- [TASK]
Restate word for word the lines that begin the listing and end with the line holding "(400, 487) = (215, 106): yellow".

INFORMATION PROVIDED section start

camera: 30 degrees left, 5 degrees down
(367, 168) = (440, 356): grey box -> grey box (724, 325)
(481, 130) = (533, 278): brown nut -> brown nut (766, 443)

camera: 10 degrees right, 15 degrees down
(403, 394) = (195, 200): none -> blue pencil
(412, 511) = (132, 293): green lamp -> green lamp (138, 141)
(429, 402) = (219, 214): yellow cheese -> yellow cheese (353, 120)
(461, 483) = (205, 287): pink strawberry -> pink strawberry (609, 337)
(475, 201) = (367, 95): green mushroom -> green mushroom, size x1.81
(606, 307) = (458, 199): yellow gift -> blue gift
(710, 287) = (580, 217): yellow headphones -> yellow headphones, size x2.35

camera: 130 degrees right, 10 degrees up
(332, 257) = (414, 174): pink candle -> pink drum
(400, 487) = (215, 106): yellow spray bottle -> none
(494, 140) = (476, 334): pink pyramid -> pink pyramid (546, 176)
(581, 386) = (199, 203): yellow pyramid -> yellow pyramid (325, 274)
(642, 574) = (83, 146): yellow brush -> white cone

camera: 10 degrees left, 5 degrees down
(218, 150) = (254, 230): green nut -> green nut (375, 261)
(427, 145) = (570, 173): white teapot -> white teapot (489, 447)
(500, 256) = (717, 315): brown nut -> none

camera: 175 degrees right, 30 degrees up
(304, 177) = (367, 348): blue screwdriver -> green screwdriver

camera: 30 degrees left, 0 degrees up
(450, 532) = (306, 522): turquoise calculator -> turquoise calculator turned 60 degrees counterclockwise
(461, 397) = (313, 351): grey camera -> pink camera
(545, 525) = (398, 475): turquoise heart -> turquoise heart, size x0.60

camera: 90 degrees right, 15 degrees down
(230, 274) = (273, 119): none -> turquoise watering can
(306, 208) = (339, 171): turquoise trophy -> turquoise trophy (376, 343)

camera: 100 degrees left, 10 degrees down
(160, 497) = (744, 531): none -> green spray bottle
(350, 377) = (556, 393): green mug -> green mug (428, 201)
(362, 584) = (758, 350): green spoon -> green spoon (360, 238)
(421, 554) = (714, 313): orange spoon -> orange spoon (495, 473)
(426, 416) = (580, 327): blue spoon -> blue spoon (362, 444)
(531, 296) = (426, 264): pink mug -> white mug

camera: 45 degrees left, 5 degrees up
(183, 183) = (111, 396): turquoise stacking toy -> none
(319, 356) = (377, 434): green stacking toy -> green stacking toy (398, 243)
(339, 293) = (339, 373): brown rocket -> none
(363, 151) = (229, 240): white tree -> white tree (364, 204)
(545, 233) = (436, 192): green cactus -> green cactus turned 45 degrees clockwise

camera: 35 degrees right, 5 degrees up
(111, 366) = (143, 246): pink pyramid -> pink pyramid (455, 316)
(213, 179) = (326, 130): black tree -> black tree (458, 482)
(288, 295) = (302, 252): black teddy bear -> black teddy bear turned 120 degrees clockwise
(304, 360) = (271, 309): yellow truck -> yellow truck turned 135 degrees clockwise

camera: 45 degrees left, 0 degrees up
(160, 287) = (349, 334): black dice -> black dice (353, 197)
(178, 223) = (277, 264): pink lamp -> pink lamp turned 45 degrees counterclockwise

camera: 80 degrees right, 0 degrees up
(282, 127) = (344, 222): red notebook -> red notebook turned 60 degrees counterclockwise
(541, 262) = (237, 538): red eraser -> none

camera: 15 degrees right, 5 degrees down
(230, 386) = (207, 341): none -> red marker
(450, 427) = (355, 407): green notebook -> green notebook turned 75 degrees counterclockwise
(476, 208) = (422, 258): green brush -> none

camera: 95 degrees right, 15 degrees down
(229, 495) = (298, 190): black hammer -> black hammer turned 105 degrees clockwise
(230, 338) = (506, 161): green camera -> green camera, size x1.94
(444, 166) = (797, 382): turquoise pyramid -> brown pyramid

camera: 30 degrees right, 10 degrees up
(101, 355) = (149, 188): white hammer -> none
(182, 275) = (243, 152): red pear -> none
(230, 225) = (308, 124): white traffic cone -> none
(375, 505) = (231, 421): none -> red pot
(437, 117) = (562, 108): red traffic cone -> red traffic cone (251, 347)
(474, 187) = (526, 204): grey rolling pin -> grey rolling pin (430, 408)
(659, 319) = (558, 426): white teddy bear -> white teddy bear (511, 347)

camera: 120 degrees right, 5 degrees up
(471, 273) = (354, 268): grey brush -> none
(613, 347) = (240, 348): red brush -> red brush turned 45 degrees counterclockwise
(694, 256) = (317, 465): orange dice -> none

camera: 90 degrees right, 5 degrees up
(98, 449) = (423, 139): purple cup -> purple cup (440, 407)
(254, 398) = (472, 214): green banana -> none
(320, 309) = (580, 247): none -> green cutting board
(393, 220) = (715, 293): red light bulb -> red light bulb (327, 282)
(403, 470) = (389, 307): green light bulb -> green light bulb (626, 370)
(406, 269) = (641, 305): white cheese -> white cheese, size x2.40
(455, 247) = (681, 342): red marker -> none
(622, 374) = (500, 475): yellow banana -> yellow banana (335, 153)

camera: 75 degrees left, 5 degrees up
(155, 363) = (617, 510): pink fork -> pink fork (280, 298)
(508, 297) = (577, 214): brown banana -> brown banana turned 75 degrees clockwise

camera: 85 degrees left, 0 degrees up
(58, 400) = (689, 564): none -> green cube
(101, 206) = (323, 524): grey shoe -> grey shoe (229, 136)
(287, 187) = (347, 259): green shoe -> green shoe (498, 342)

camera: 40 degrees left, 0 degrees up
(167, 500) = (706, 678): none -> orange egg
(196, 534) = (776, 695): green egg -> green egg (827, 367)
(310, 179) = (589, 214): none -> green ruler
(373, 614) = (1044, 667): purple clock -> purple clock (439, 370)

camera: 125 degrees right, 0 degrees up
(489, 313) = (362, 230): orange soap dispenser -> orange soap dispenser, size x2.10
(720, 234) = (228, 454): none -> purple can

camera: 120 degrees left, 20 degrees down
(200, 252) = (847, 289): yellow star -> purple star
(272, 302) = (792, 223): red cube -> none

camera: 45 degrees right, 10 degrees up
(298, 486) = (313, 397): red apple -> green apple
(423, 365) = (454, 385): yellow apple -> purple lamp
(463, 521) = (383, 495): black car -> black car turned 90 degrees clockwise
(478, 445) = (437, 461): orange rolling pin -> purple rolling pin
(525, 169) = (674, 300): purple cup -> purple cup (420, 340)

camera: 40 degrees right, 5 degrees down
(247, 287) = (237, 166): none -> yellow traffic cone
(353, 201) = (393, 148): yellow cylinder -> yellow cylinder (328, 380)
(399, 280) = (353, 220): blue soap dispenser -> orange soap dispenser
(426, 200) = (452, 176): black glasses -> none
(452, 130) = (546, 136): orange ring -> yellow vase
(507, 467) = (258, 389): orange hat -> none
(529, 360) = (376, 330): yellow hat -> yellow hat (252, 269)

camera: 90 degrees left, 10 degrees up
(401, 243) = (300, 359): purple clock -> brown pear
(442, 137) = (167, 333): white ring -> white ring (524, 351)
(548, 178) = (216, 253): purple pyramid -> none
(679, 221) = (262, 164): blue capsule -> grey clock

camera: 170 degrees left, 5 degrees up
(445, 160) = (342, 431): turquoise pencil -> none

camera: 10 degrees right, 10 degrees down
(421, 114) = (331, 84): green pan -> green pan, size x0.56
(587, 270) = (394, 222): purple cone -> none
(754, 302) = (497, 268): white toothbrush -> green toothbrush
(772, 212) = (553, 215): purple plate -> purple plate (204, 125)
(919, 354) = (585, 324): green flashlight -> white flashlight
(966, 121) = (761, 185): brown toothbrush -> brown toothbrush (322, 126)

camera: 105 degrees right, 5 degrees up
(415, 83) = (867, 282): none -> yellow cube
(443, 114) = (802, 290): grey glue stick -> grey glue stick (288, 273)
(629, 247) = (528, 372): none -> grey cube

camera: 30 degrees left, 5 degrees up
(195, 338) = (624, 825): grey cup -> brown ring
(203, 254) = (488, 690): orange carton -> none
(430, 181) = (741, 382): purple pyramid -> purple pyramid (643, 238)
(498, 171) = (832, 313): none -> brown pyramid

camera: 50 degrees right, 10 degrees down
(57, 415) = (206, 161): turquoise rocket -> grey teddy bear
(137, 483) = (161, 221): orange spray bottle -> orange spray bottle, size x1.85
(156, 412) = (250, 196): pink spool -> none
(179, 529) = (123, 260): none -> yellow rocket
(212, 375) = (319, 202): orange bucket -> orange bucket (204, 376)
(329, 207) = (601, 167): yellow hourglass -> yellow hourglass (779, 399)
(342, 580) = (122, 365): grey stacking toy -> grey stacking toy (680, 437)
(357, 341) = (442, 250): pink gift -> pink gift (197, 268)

INFORMATION PROVIDED section end

- [ANSWER SECTION]
camera: 30 degrees left, 5 degrees down
(367, 168) = (440, 356): grey box -> grey box (724, 325)
(481, 130) = (533, 278): brown nut -> brown nut (766, 443)

camera: 10 degrees right, 15 degrees down
(403, 394) = (195, 200): none -> blue pencil
(412, 511) = (132, 293): green lamp -> green lamp (138, 141)
(429, 402) = (219, 214): yellow cheese -> yellow cheese (353, 120)
(461, 483) = (205, 287): pink strawberry -> pink strawberry (609, 337)
(475, 201) = (367, 95): green mushroom -> green mushroom, size x1.81
(606, 307) = (458, 199): yellow gift -> blue gift
(710, 287) = (580, 217): yellow headphones -> yellow headphones, size x2.35

camera: 130 degrees right, 10 degrees up
(332, 257) = (414, 174): pink candle -> pink drum
(400, 487) = (215, 106): yellow spray bottle -> none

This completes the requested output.